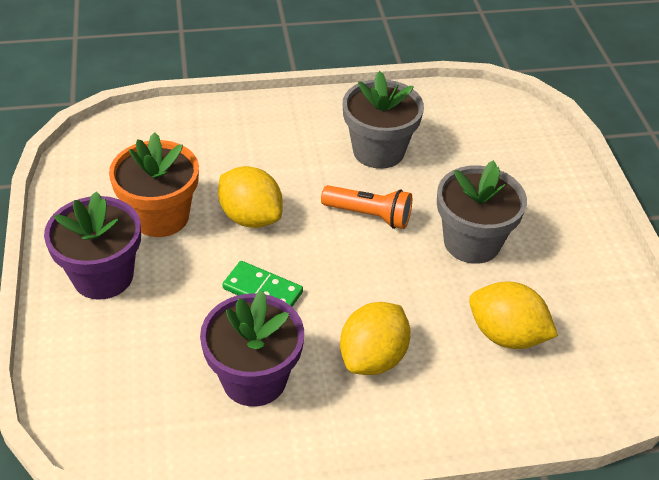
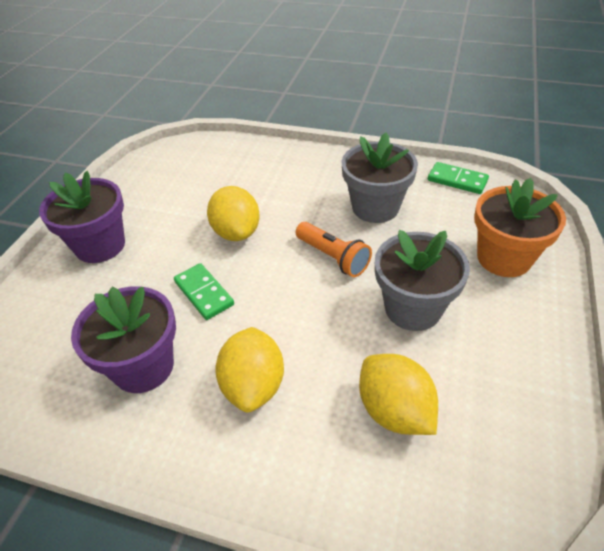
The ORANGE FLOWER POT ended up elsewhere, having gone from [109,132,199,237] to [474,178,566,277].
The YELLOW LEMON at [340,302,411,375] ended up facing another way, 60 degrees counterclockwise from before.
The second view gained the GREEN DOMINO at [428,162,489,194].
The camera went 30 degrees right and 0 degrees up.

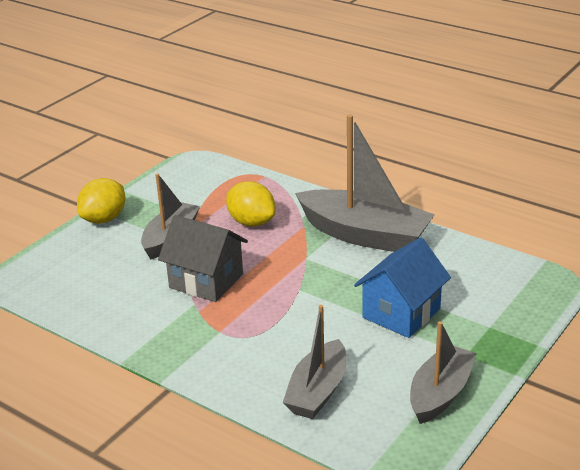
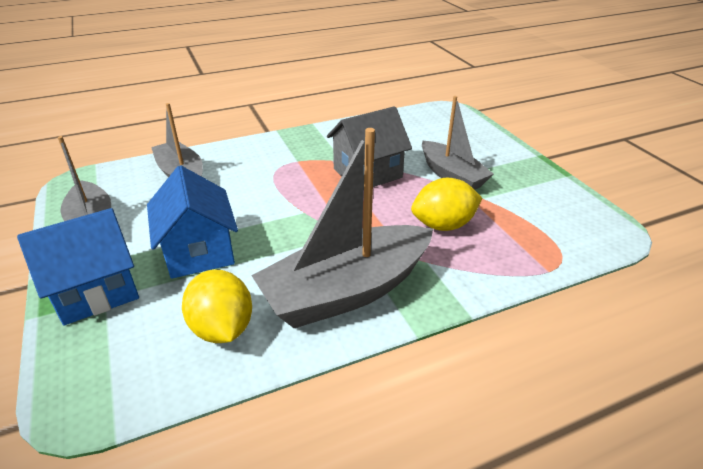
The YELLOW LEMON ended up elsewhere, having gone from [77,178,125,224] to [182,269,252,343].
The second view gained the BLUE HOUSE at [17,208,139,325].
The camera went 120 degrees right and 5 degrees up.

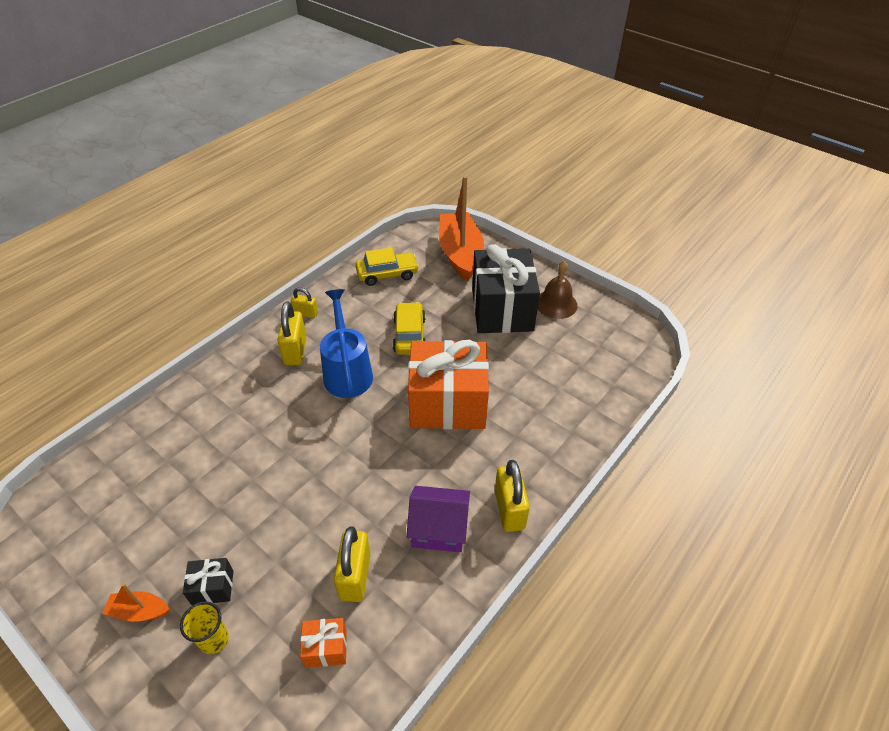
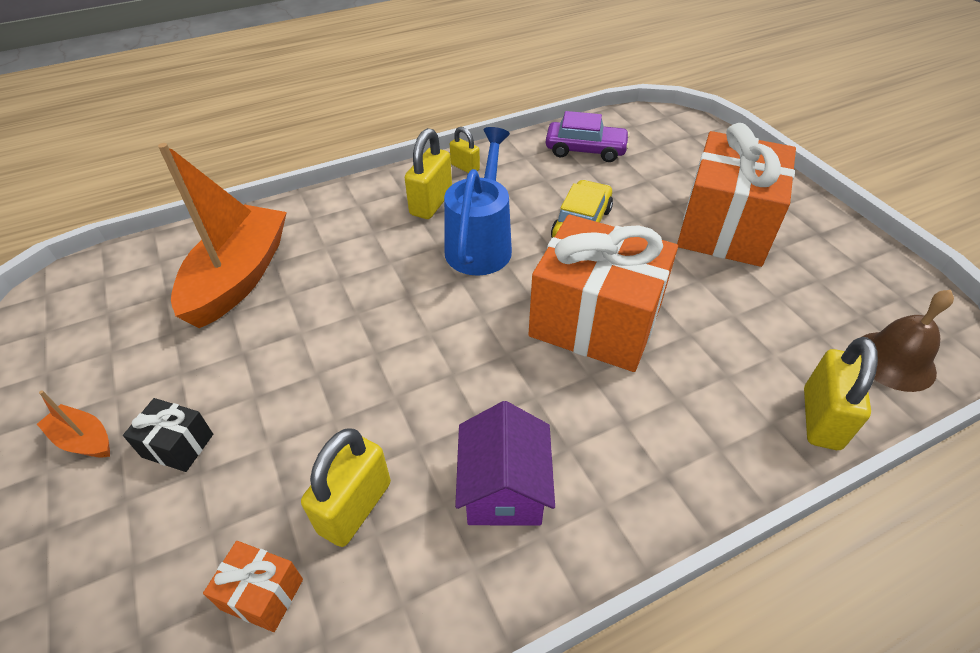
The second view lost the YELLOW CUP at [180,601,229,655].
What was the YELLOW CAR at [355,247,419,286] turned into the PURPLE CAR at [546,111,630,162].
The PURPLE HOUSE at [406,486,470,552] ended up facing another way, 60 degrees clockwise from before.
The ORANGE BOAT ended up elsewhere, having gone from [439,176,484,281] to [158,143,287,328].
What was the BLACK GIFT at [472,244,540,333] turned into the ORANGE GIFT at [677,123,796,267].
The YELLOW PADLOCK ended up elsewhere, having gone from [495,460,530,532] to [804,337,878,450].
The BROWN BELL ended up elsewhere, having gone from [538,260,578,319] to [860,290,954,392].
The camera went 25 degrees right and 0 degrees up.

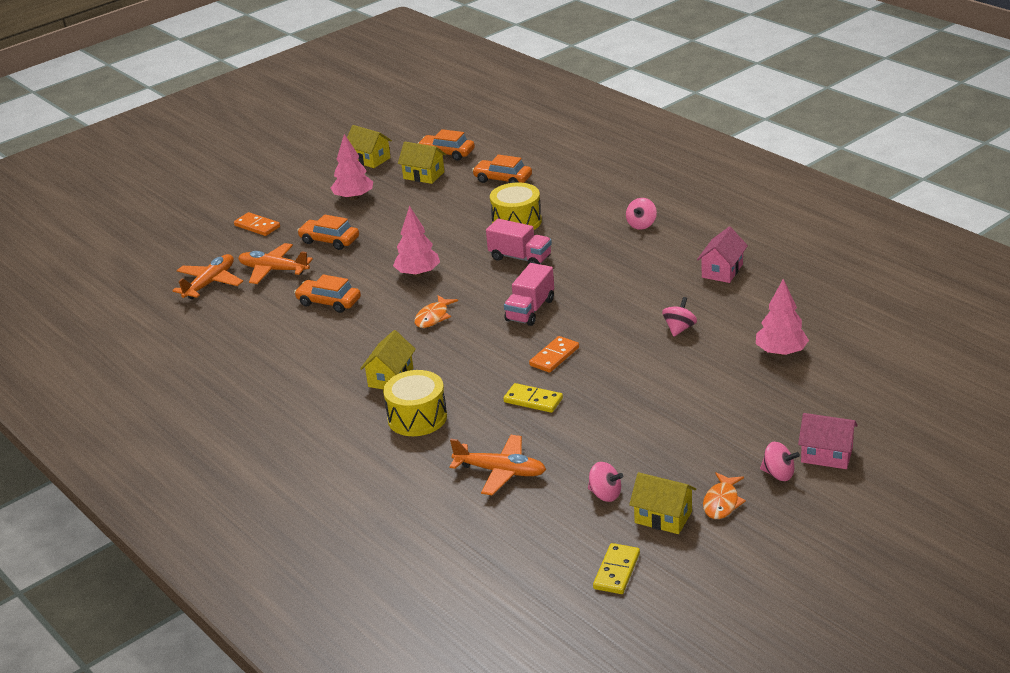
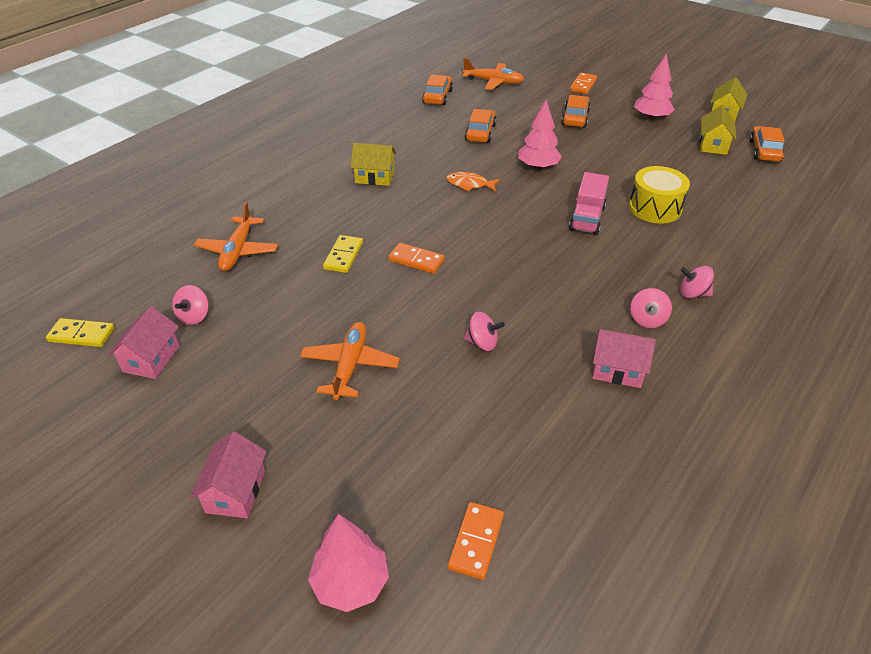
The ORANGE PLANE ended up elsewhere, having gone from [238,243,313,284] to [300,322,400,400].
The second view lost the YELLOW DRUM at [383,370,447,436].
The ORANGE CAR ended up elsewhere, having gone from [472,154,532,183] to [422,74,453,105].
The second view lost the PINK TRUCK at [504,263,554,326].
What was the YELLOW HOUSE at [629,472,696,534] turned into the PINK HOUSE at [108,306,179,379].
The second view lost the ORANGE FISH at [703,472,746,519].
The PINK TREE ended up elsewhere, having gone from [756,279,809,356] to [308,514,389,612].
The PINK SPINNING TOP ended up elsewhere, having gone from [760,442,800,481] to [630,288,672,328].
The second view gained the ORANGE DOMINO at [448,502,504,580].
The camera went 75 degrees right and 10 degrees up.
**********
INSTRUCTIONS FOR THE TASK:
Begin with the first line of the entries above and write out each line exactly, ending with the line containing "The PURPLE HOUSE". Leave out pictures.

RESPONSE AREA:
The ORANGE FLOWER POT ended up elsewhere, having gone from [109,132,199,237] to [474,178,566,277].
The YELLOW LEMON at [340,302,411,375] ended up facing another way, 60 degrees counterclockwise from before.
The second view gained the GREEN DOMINO at [428,162,489,194].
The camera went 30 degrees right and 0 degrees up.

The YELLOW LEMON ended up elsewhere, having gone from [77,178,125,224] to [182,269,252,343].
The second view gained the BLUE HOUSE at [17,208,139,325].
The camera went 120 degrees right and 5 degrees up.

The second view lost the YELLOW CUP at [180,601,229,655].
What was the YELLOW CAR at [355,247,419,286] turned into the PURPLE CAR at [546,111,630,162].
The PURPLE HOUSE at [406,486,470,552] ended up facing another way, 60 degrees clockwise from before.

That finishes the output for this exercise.